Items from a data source

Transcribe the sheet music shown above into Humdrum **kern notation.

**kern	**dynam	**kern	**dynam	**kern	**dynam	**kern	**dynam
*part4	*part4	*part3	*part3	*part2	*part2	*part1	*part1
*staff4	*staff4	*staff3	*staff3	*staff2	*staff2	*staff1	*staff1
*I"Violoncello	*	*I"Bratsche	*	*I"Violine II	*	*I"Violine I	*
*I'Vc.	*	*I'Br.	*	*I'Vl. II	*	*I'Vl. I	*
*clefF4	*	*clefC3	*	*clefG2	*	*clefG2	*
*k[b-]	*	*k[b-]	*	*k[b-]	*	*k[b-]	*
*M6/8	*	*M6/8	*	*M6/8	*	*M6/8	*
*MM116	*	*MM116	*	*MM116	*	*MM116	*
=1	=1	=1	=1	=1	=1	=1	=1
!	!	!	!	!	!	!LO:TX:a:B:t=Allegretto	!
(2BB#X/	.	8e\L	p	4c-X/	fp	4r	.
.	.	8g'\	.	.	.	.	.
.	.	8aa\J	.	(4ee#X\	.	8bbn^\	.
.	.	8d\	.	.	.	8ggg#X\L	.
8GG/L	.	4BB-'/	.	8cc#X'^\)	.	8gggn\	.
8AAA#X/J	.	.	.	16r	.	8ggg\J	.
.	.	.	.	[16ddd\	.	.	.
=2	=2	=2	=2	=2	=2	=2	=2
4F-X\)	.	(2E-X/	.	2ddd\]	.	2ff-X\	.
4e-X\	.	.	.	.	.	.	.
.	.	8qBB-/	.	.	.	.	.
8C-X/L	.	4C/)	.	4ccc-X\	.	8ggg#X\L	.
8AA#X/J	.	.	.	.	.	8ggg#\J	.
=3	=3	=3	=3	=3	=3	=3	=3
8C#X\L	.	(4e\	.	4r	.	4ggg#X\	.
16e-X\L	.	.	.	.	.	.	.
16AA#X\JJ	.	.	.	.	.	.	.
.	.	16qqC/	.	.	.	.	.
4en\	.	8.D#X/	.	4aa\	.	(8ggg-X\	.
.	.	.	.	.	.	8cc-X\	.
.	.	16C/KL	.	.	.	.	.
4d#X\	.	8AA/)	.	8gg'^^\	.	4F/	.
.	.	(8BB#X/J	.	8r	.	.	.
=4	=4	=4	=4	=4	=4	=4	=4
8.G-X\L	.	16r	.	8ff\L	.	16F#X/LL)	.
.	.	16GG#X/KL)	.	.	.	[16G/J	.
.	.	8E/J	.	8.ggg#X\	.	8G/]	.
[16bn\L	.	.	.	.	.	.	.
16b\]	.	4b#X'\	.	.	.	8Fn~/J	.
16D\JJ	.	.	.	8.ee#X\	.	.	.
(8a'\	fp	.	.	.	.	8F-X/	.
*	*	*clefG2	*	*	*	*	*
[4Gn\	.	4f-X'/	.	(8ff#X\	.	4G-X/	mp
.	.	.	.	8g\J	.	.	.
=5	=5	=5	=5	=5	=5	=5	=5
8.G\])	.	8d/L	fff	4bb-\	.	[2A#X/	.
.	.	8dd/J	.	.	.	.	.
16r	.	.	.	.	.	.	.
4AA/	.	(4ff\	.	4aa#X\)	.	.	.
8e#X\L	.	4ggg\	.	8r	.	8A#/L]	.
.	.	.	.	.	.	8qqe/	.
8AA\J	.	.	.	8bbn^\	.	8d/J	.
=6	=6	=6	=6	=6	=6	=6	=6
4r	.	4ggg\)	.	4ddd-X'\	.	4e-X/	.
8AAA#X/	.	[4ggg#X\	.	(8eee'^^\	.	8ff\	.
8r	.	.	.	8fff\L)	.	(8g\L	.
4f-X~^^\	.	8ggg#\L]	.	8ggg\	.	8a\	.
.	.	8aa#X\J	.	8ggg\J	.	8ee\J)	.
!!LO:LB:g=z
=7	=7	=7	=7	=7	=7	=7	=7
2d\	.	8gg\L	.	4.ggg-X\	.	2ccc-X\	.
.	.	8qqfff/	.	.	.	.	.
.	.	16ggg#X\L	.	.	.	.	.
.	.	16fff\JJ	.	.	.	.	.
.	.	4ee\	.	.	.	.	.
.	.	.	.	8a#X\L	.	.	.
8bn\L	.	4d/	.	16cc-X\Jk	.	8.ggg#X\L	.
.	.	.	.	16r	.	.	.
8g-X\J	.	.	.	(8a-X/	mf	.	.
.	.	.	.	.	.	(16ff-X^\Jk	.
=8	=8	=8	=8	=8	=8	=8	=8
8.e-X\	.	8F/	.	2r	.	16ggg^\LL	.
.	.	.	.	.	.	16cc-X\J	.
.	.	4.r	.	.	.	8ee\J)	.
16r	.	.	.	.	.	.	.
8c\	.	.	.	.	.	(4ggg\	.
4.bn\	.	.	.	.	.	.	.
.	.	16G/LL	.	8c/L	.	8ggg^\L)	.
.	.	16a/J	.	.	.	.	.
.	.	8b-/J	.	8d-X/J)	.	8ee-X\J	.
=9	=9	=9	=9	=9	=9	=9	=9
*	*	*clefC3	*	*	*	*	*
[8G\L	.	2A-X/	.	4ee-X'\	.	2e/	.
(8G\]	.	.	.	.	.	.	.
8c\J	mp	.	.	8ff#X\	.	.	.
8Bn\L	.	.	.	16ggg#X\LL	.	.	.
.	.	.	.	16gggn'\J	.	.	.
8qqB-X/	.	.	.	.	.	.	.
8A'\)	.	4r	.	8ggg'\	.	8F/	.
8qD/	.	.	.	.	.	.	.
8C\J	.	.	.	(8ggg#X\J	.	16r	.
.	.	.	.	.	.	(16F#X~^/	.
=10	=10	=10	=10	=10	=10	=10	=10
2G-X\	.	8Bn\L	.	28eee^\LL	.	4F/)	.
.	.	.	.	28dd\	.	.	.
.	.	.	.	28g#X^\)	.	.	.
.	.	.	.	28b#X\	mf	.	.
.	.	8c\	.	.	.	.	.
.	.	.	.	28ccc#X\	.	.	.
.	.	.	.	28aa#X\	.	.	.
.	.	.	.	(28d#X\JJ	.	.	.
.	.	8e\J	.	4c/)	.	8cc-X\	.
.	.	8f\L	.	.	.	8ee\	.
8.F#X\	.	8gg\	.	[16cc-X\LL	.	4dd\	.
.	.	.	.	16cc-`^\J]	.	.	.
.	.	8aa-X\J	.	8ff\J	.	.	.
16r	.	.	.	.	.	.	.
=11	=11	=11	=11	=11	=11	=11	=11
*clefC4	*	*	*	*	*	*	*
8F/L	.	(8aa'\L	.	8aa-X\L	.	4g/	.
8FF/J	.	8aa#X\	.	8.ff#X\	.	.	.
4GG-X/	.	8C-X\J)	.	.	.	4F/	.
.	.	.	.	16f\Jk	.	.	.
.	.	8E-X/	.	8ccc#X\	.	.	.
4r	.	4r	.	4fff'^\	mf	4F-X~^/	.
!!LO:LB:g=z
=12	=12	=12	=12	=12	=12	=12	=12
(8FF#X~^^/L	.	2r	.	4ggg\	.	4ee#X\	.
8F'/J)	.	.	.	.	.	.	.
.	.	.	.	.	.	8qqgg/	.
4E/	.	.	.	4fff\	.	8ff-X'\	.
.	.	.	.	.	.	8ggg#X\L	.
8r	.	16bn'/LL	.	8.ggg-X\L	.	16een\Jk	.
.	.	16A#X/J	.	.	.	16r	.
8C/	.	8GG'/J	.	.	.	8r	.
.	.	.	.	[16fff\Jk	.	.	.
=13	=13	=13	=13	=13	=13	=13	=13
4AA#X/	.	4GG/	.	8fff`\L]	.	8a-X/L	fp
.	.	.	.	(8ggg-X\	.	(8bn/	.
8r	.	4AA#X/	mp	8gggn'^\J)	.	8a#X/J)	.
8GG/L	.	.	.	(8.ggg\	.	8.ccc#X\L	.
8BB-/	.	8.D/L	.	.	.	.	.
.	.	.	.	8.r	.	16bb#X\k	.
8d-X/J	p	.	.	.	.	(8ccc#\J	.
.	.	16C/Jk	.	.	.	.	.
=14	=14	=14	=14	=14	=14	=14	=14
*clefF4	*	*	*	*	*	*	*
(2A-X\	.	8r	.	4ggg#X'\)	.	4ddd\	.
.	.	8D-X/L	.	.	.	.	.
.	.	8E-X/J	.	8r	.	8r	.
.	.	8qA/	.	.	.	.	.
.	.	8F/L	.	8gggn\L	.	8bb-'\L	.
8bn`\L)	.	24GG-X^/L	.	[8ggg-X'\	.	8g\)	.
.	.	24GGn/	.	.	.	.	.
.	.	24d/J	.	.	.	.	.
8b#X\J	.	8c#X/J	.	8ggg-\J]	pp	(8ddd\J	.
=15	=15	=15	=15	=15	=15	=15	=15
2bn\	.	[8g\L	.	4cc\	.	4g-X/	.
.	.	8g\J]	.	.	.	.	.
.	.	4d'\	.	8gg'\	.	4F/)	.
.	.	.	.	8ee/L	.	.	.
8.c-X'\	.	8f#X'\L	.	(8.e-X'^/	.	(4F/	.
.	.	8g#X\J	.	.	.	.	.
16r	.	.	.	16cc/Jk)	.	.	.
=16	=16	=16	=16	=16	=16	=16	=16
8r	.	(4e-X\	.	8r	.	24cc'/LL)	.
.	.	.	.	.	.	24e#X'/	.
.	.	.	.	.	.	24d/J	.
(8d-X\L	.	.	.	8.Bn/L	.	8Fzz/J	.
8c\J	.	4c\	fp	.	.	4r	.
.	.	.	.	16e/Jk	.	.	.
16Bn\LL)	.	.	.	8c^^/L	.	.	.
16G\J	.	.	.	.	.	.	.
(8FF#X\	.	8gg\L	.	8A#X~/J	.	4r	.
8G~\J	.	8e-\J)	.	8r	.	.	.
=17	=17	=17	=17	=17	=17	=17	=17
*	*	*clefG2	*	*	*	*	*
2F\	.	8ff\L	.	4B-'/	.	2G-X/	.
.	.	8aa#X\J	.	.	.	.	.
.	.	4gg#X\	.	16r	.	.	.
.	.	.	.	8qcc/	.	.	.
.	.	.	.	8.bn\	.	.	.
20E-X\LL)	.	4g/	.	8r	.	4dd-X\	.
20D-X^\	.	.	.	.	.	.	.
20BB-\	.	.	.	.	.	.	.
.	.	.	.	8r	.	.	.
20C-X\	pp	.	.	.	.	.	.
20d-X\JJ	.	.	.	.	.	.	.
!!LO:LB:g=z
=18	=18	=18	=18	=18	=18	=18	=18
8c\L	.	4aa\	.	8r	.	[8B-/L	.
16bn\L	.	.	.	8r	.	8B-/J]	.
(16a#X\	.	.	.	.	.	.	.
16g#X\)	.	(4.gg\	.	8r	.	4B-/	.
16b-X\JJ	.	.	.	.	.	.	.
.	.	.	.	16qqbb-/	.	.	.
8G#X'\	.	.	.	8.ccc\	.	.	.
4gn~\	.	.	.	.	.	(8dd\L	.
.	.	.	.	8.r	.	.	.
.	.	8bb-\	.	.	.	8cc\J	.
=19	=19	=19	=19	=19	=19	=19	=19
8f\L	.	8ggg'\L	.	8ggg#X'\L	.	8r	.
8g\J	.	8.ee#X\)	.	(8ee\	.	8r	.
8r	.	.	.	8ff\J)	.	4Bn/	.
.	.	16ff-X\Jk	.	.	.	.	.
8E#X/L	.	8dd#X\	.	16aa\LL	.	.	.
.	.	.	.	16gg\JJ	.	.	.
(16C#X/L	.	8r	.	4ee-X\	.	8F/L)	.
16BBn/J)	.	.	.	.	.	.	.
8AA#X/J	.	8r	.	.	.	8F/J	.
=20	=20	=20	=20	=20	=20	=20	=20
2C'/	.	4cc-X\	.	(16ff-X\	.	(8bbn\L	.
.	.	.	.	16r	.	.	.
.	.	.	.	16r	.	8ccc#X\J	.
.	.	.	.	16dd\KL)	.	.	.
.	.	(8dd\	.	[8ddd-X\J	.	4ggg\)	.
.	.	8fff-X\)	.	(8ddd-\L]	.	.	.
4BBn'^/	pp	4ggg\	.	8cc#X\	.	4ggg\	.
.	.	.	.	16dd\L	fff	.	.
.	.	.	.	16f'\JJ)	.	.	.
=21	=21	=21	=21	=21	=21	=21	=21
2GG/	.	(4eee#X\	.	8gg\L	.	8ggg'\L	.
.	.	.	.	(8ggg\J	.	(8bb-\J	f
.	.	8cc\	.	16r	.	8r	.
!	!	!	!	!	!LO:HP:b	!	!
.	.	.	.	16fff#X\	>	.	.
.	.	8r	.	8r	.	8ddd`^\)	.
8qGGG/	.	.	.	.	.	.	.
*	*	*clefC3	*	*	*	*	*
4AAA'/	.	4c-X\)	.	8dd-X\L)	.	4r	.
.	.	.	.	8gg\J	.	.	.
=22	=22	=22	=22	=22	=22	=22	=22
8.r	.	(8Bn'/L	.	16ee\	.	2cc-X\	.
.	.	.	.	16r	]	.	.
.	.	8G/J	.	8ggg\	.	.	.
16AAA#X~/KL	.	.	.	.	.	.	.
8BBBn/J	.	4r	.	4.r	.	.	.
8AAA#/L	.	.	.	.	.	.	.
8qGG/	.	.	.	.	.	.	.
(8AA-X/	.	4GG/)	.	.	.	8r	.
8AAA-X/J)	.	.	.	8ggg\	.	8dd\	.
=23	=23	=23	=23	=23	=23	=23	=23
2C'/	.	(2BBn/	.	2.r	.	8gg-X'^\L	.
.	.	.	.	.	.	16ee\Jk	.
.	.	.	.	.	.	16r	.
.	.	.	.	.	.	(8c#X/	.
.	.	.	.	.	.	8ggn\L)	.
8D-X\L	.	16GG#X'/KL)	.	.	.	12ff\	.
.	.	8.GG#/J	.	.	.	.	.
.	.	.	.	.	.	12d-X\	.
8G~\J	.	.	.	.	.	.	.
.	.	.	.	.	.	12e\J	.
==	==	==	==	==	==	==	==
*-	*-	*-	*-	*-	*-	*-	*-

Problem statement –
How many of the lines above contain the string "kern"? Case counts. Reply with only the number.

Written answer –
2